Multi-step shape changes:
┌──

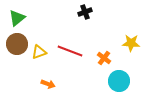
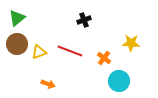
black cross: moved 1 px left, 8 px down
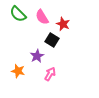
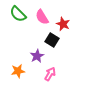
orange star: rotated 24 degrees counterclockwise
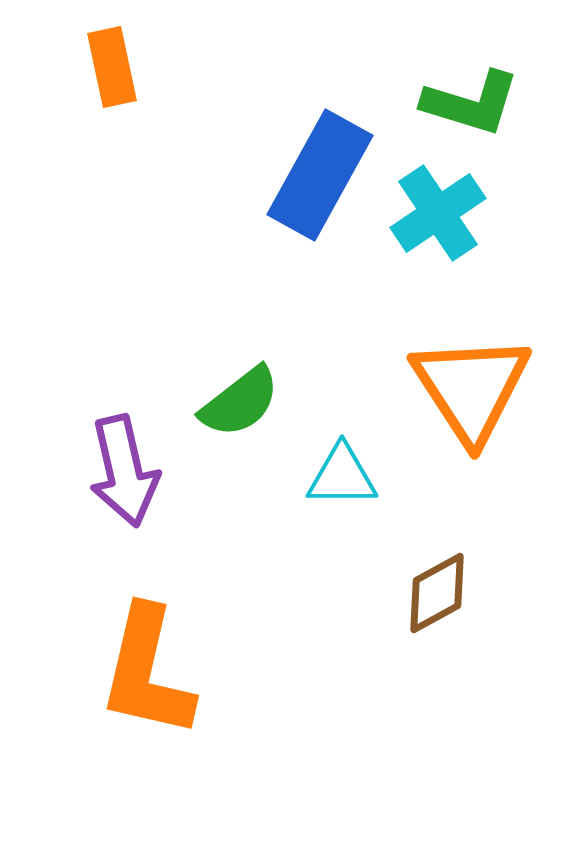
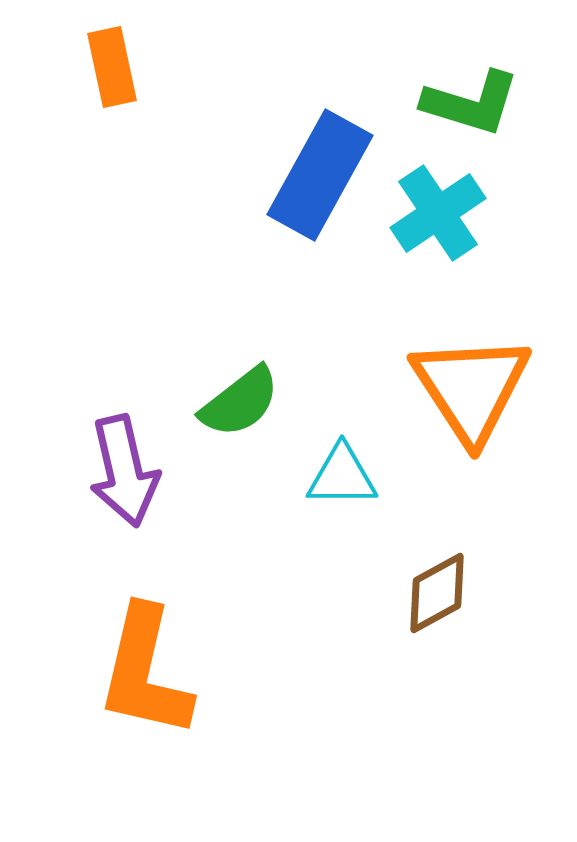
orange L-shape: moved 2 px left
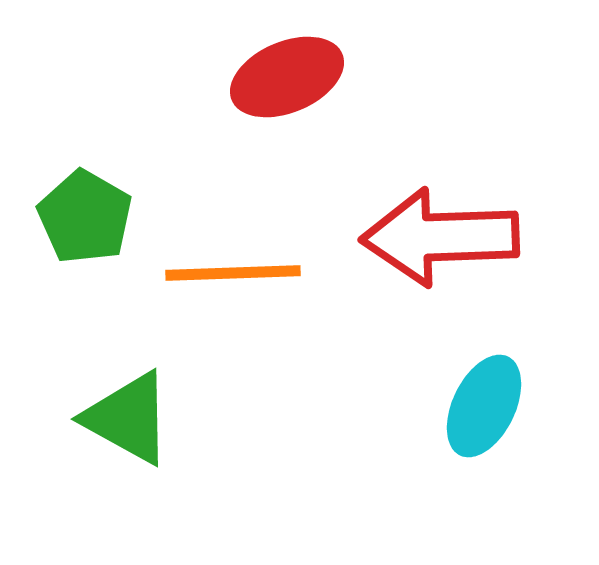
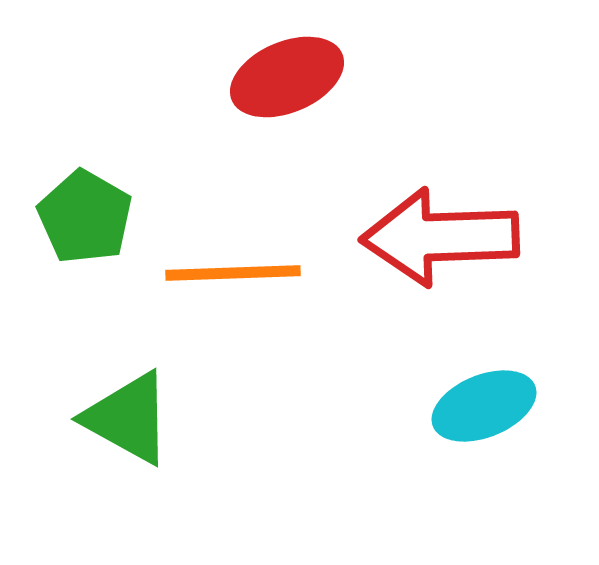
cyan ellipse: rotated 42 degrees clockwise
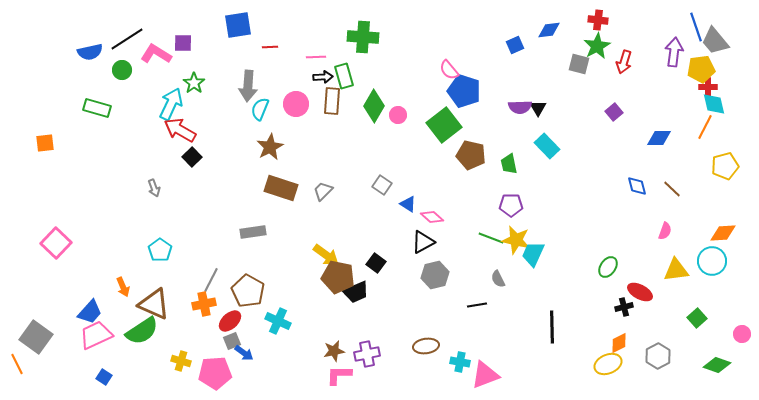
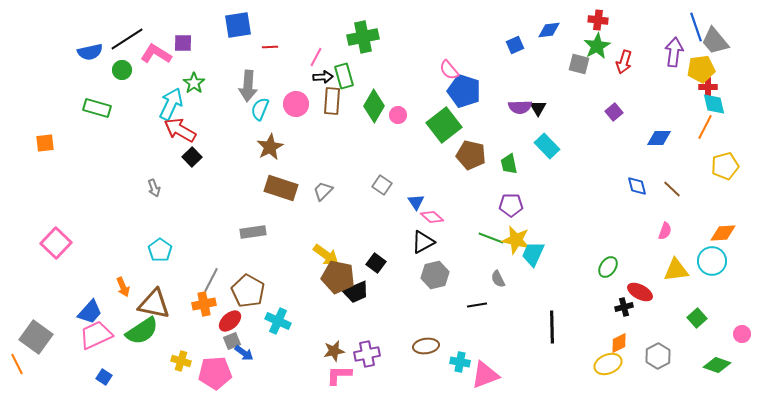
green cross at (363, 37): rotated 16 degrees counterclockwise
pink line at (316, 57): rotated 60 degrees counterclockwise
blue triangle at (408, 204): moved 8 px right, 2 px up; rotated 24 degrees clockwise
brown triangle at (154, 304): rotated 12 degrees counterclockwise
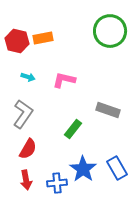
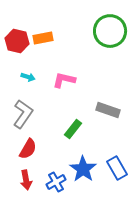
blue cross: moved 1 px left, 1 px up; rotated 24 degrees counterclockwise
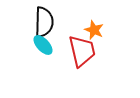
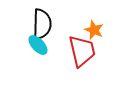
black semicircle: moved 2 px left, 2 px down
cyan ellipse: moved 5 px left
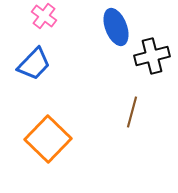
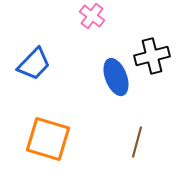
pink cross: moved 48 px right
blue ellipse: moved 50 px down
brown line: moved 5 px right, 30 px down
orange square: rotated 27 degrees counterclockwise
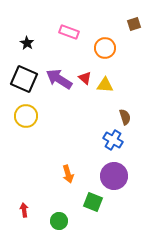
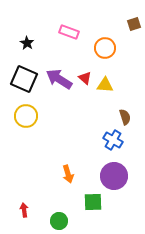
green square: rotated 24 degrees counterclockwise
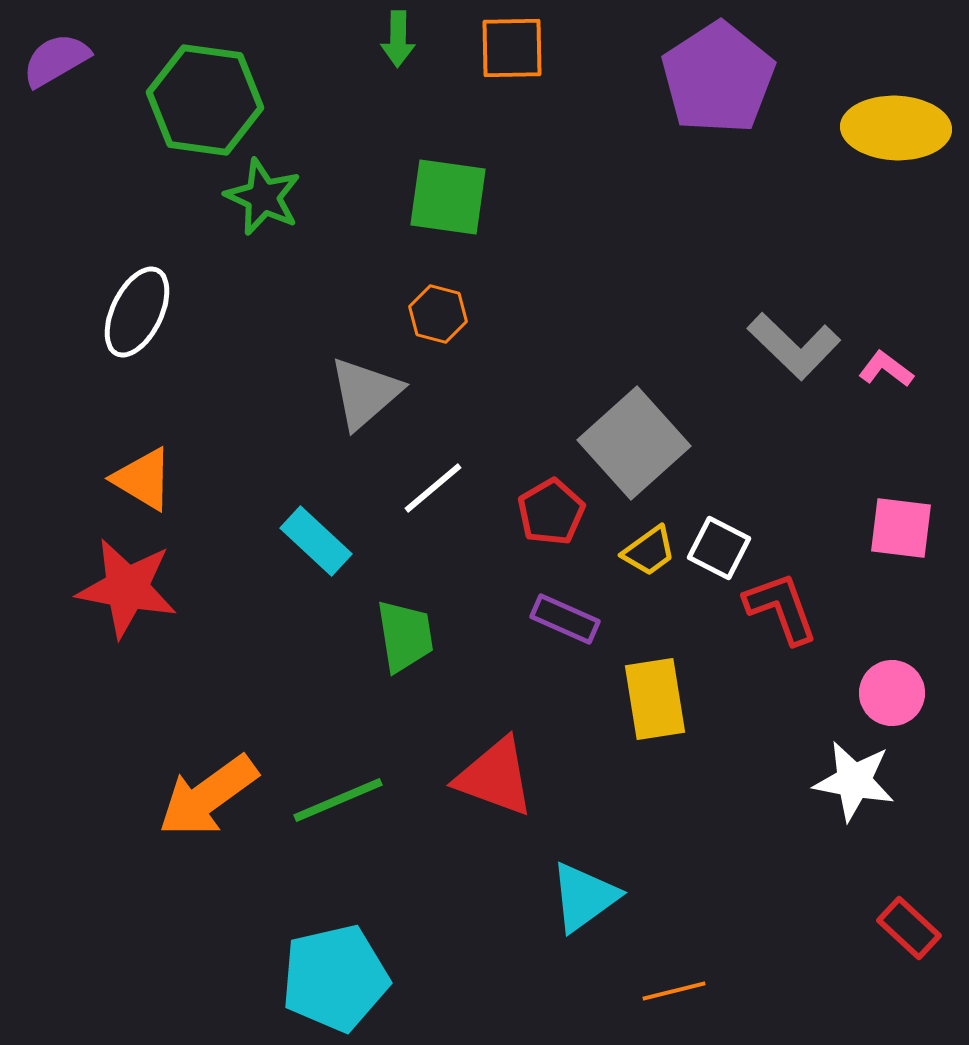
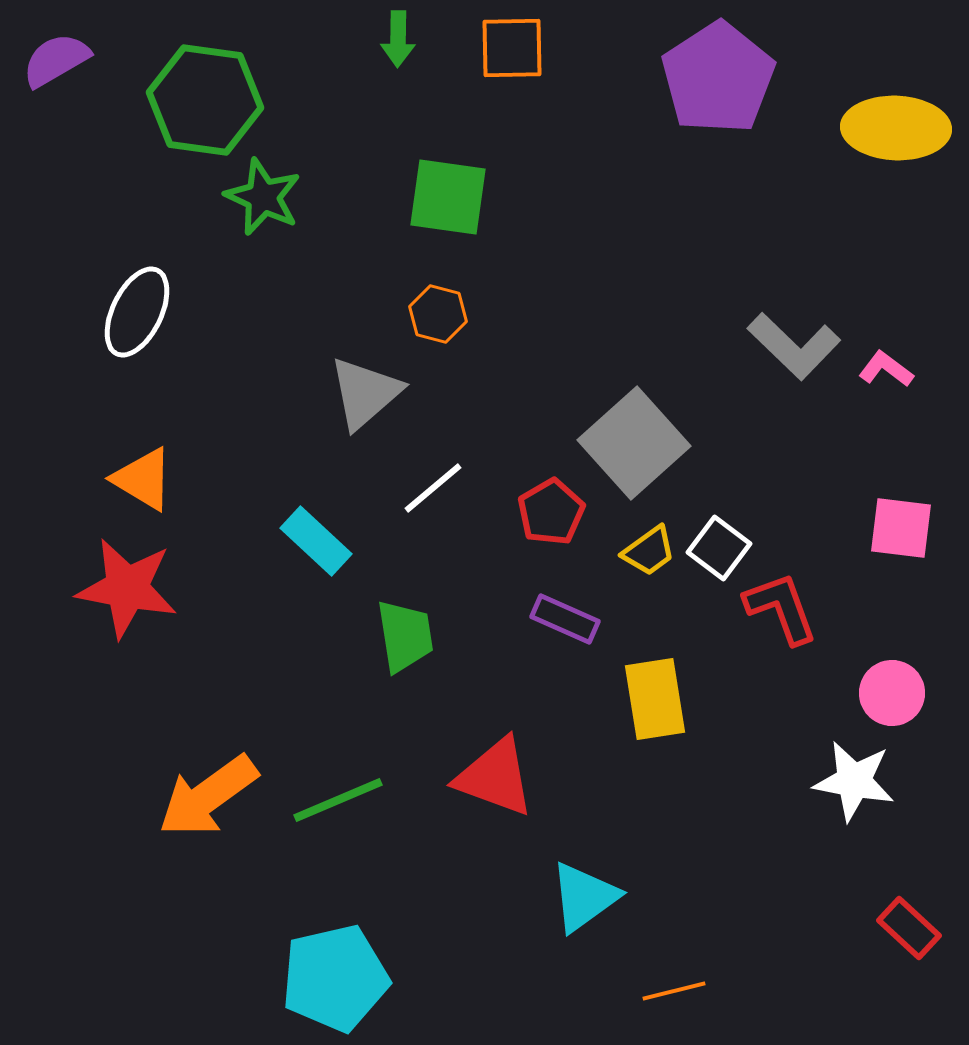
white square: rotated 10 degrees clockwise
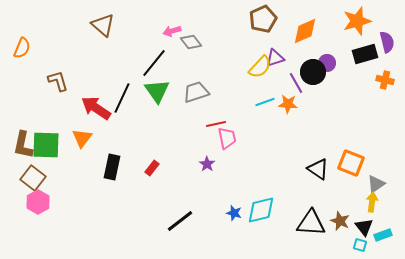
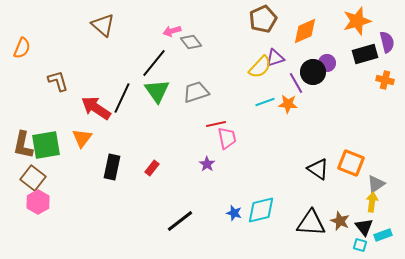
green square at (46, 145): rotated 12 degrees counterclockwise
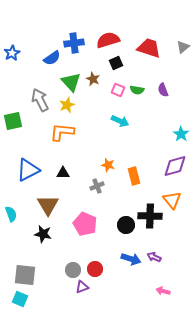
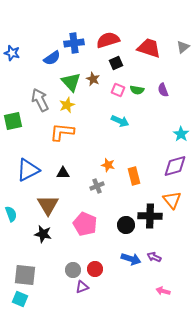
blue star: rotated 28 degrees counterclockwise
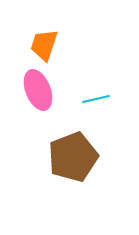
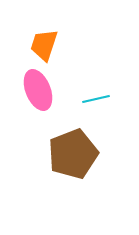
brown pentagon: moved 3 px up
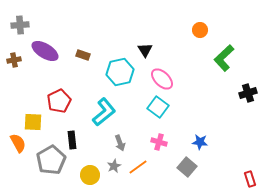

└──

* AIM OF THE EXERCISE:
Please repeat, exactly as written, the lines in the records above, starting with the one that has "cyan ellipse: moved 5 px left" and going on through the one that has "green square: rotated". Pictures are to be left out.

* EXERCISE ANSWER:
cyan ellipse: moved 5 px left
pink cross: moved 48 px right
blue ellipse: moved 50 px down
brown line: moved 5 px right, 30 px down
orange square: rotated 27 degrees counterclockwise
green square: rotated 24 degrees counterclockwise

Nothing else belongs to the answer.